_What is required_.
Could every line of the listing be output exactly, with the pictures skipped?

_Record set_.
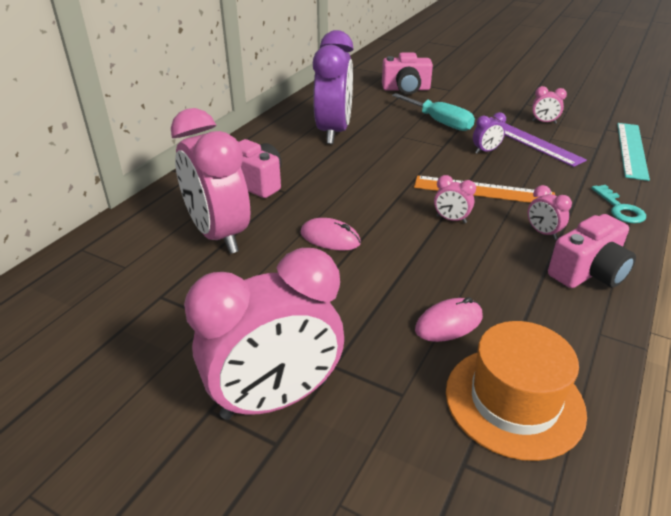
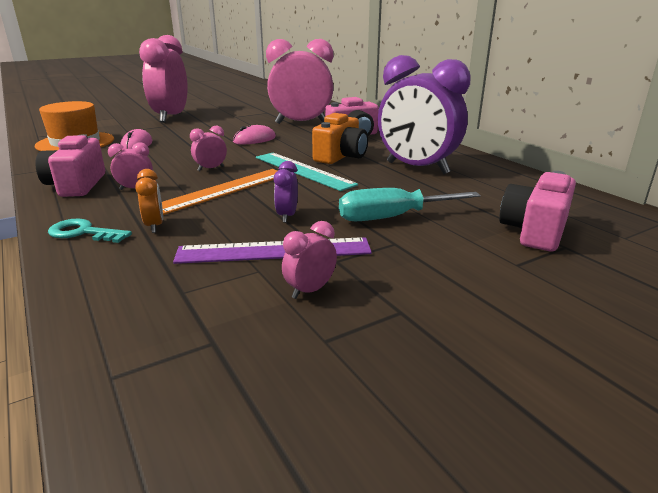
camera: 120 degrees right, 10 degrees down
(338, 168) = (341, 157): none -> orange camera
(570, 188) = (154, 226): none -> orange clock
(632, 150) = (127, 320): turquoise ruler -> turquoise ruler (303, 170)

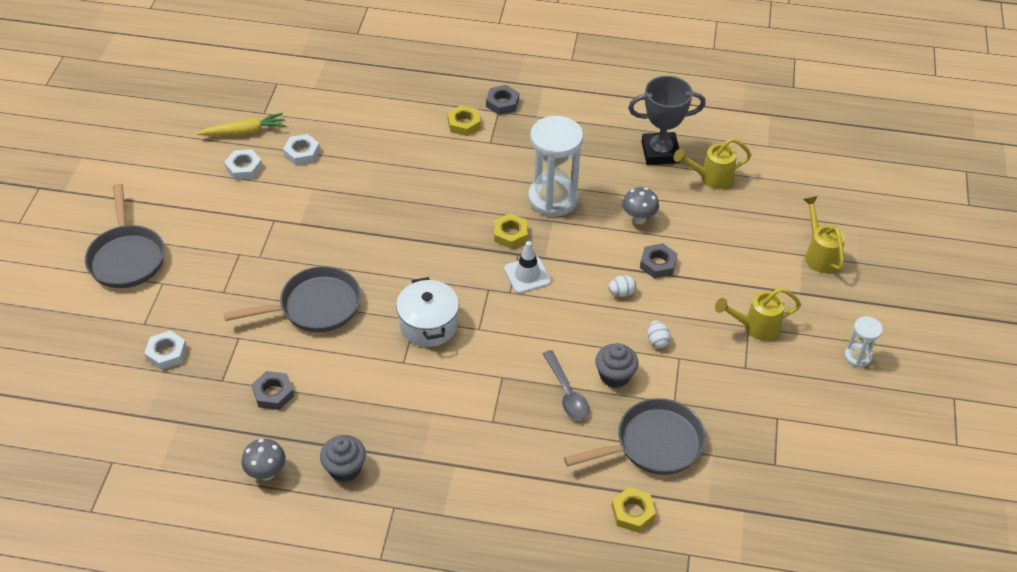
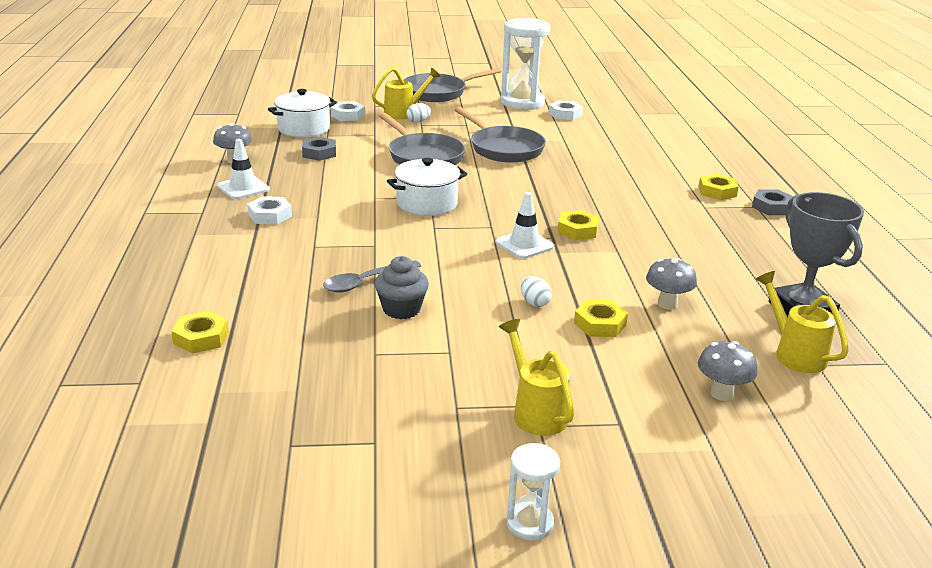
camera: 75 degrees right, 20 degrees down
(193, 400) = (304, 129): none -> white pot
(244, 132) = (607, 109): yellow carrot -> none
(302, 153) = (603, 131): white nut -> white nut (270, 215)
(345, 468) = (243, 188): grey cupcake -> white traffic cone
(553, 199) = (652, 248): white hourglass -> white hourglass (522, 103)
(653, 444) = (305, 344): grey pan -> grey pan (504, 148)
(657, 341) = (470, 333): white egg -> white egg (418, 121)
(658, 264) = (600, 324): grey nut -> yellow nut
(749, 230) = (721, 394): none -> grey mushroom
(819, 254) = (727, 468): yellow watering can -> yellow watering can (404, 113)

_Expected answer_.
camera: 120 degrees right, 10 degrees down
(338, 168) = (341, 157): none -> orange camera
(570, 188) = (154, 226): none -> orange clock
(632, 150) = (127, 320): turquoise ruler -> turquoise ruler (303, 170)

camera: 75 degrees right, 20 degrees down
(193, 400) = (304, 129): none -> white pot
(244, 132) = (607, 109): yellow carrot -> none
(302, 153) = (603, 131): white nut -> white nut (270, 215)
(345, 468) = (243, 188): grey cupcake -> white traffic cone
(553, 199) = (652, 248): white hourglass -> white hourglass (522, 103)
(653, 444) = (305, 344): grey pan -> grey pan (504, 148)
(657, 341) = (470, 333): white egg -> white egg (418, 121)
(658, 264) = (600, 324): grey nut -> yellow nut
(749, 230) = (721, 394): none -> grey mushroom
(819, 254) = (727, 468): yellow watering can -> yellow watering can (404, 113)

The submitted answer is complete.